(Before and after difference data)
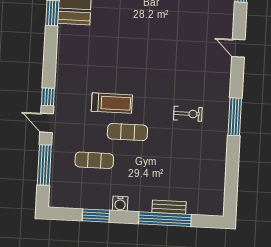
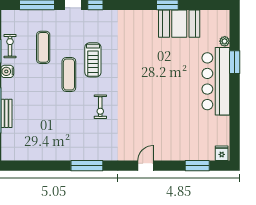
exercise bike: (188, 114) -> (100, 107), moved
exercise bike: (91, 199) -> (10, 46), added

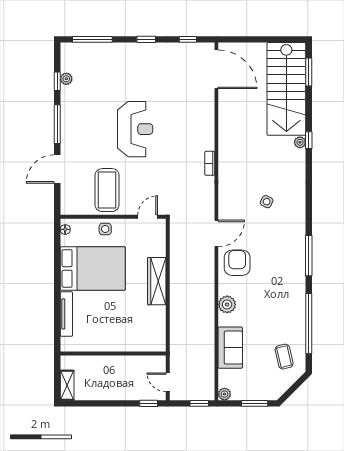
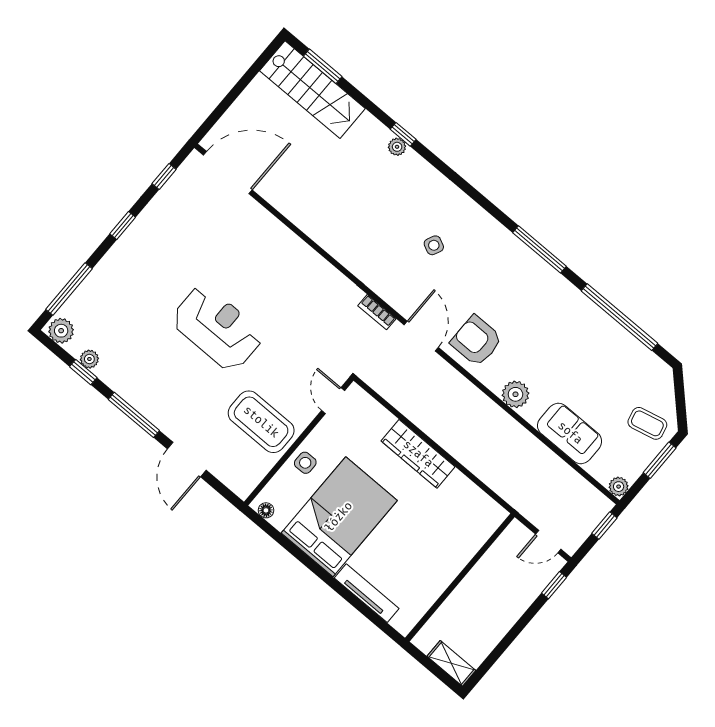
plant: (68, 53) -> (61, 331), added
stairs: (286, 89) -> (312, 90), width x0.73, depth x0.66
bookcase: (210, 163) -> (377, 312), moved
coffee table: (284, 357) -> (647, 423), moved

**Your assignment**
Skip the pictures and reproduce all remaining entries exactly.

**Answer to this problem**
exercise bike: (188, 114) -> (100, 107), moved
exercise bike: (91, 199) -> (10, 46), added

plant: (68, 53) -> (61, 331), added
stairs: (286, 89) -> (312, 90), width x0.73, depth x0.66
bookcase: (210, 163) -> (377, 312), moved
coffee table: (284, 357) -> (647, 423), moved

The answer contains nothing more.